=== Given records ===

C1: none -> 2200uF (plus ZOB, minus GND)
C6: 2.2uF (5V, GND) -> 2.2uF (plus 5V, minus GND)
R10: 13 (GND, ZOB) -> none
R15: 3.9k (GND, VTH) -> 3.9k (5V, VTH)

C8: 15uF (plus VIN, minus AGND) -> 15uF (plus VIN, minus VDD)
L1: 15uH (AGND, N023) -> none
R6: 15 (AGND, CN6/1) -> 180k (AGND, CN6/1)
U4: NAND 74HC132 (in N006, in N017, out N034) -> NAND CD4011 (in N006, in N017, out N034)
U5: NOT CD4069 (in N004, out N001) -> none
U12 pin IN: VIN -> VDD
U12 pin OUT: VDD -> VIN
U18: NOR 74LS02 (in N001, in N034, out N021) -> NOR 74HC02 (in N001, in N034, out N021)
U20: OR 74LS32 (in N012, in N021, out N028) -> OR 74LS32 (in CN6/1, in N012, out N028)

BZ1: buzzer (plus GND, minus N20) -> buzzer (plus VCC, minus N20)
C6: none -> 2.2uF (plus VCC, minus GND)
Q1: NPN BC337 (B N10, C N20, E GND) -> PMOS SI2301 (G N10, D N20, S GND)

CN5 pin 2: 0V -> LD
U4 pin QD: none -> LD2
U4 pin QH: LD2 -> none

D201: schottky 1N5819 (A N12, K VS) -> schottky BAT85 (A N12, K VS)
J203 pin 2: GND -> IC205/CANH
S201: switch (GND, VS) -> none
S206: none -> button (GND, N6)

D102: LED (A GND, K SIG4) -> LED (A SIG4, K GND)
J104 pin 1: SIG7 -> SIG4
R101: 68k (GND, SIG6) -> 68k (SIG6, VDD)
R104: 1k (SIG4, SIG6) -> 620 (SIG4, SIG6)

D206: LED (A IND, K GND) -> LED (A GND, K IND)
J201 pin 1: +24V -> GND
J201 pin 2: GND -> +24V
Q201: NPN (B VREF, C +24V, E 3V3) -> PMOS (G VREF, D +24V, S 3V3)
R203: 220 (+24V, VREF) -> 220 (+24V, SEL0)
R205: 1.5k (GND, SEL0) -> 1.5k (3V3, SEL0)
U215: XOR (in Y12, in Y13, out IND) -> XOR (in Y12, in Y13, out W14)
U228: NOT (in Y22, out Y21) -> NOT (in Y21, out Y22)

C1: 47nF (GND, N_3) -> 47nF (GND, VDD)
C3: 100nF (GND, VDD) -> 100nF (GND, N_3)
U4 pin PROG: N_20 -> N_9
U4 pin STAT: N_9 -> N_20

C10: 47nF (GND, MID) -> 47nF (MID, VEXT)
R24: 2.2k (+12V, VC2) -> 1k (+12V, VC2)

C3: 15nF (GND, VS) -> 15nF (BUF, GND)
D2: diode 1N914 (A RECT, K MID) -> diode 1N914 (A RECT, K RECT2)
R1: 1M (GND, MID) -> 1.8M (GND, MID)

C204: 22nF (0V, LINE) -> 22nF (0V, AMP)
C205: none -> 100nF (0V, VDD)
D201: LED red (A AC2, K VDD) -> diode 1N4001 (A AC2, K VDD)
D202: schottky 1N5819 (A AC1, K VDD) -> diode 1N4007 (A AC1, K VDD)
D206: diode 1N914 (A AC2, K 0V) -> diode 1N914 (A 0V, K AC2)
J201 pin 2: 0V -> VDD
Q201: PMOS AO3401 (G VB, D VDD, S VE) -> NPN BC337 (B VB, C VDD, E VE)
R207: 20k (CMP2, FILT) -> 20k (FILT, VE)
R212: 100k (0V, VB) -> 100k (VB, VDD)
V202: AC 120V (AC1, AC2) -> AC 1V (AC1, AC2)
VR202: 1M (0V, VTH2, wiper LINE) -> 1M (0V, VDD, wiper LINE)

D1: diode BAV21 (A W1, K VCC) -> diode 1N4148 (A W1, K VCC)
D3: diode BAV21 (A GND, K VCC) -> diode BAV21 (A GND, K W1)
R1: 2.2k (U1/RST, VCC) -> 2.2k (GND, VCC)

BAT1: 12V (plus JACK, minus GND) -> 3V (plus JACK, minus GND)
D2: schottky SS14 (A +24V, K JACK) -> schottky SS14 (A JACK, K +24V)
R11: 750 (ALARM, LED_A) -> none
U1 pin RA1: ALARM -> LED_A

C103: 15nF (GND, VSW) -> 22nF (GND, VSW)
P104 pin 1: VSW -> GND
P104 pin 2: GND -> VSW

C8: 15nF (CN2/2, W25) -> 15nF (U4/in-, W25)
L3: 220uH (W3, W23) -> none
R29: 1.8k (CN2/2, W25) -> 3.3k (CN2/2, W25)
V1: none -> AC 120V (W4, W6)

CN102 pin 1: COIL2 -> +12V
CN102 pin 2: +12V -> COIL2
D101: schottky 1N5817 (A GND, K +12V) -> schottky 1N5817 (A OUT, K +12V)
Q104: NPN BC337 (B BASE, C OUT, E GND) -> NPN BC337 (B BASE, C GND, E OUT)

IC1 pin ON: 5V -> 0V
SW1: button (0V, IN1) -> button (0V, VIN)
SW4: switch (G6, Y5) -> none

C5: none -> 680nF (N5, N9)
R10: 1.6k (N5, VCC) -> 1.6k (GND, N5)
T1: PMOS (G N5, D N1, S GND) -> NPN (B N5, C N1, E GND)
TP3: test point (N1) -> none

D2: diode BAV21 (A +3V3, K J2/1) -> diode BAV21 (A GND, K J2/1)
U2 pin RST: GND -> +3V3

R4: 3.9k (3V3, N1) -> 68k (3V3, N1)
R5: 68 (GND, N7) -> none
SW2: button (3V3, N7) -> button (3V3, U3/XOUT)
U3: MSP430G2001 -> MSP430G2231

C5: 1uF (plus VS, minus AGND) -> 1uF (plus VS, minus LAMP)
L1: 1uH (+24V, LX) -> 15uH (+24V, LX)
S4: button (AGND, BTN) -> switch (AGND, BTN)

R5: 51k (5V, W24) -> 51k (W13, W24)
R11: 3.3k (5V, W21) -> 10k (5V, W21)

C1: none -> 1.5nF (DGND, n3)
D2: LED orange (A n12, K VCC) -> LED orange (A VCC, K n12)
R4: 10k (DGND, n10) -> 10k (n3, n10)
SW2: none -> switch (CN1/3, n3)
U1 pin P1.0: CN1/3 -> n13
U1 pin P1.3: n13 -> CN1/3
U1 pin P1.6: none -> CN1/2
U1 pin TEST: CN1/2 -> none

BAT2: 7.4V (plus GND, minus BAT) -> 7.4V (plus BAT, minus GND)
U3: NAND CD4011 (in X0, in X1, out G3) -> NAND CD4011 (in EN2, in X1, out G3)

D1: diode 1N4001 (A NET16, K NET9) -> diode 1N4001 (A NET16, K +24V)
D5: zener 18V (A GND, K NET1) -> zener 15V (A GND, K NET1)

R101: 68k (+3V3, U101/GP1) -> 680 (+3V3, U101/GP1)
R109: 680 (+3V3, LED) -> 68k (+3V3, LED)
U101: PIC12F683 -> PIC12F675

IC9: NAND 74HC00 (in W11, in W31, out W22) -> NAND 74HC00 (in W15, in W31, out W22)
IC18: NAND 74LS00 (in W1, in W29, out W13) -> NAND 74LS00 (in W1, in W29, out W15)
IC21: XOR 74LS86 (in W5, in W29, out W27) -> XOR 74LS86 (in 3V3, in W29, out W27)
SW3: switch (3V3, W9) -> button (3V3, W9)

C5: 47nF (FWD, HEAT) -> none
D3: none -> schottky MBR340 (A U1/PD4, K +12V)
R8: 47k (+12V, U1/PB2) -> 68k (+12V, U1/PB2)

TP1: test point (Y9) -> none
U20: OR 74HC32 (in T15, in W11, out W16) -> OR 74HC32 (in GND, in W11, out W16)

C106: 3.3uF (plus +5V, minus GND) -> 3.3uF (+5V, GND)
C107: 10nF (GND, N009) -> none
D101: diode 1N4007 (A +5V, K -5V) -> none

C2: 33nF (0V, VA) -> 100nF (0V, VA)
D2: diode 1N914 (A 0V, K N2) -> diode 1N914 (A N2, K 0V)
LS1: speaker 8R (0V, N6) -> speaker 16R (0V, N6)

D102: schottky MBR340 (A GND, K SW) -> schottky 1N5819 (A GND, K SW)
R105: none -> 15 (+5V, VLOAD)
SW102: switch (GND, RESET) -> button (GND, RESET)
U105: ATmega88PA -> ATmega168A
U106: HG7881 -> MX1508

===

* [To do]
The reply should consist solely of the lines above from the one that has "U4 pin STAT: N_9 -> N_20" through the one that has "D3: diode BAV21", reproduced exactly.

* [Response area]
U4 pin STAT: N_9 -> N_20

C10: 47nF (GND, MID) -> 47nF (MID, VEXT)
R24: 2.2k (+12V, VC2) -> 1k (+12V, VC2)

C3: 15nF (GND, VS) -> 15nF (BUF, GND)
D2: diode 1N914 (A RECT, K MID) -> diode 1N914 (A RECT, K RECT2)
R1: 1M (GND, MID) -> 1.8M (GND, MID)

C204: 22nF (0V, LINE) -> 22nF (0V, AMP)
C205: none -> 100nF (0V, VDD)
D201: LED red (A AC2, K VDD) -> diode 1N4001 (A AC2, K VDD)
D202: schottky 1N5819 (A AC1, K VDD) -> diode 1N4007 (A AC1, K VDD)
D206: diode 1N914 (A AC2, K 0V) -> diode 1N914 (A 0V, K AC2)
J201 pin 2: 0V -> VDD
Q201: PMOS AO3401 (G VB, D VDD, S VE) -> NPN BC337 (B VB, C VDD, E VE)
R207: 20k (CMP2, FILT) -> 20k (FILT, VE)
R212: 100k (0V, VB) -> 100k (VB, VDD)
V202: AC 120V (AC1, AC2) -> AC 1V (AC1, AC2)
VR202: 1M (0V, VTH2, wiper LINE) -> 1M (0V, VDD, wiper LINE)

D1: diode BAV21 (A W1, K VCC) -> diode 1N4148 (A W1, K VCC)
D3: diode BAV21 (A GND, K VCC) -> diode BAV21 (A GND, K W1)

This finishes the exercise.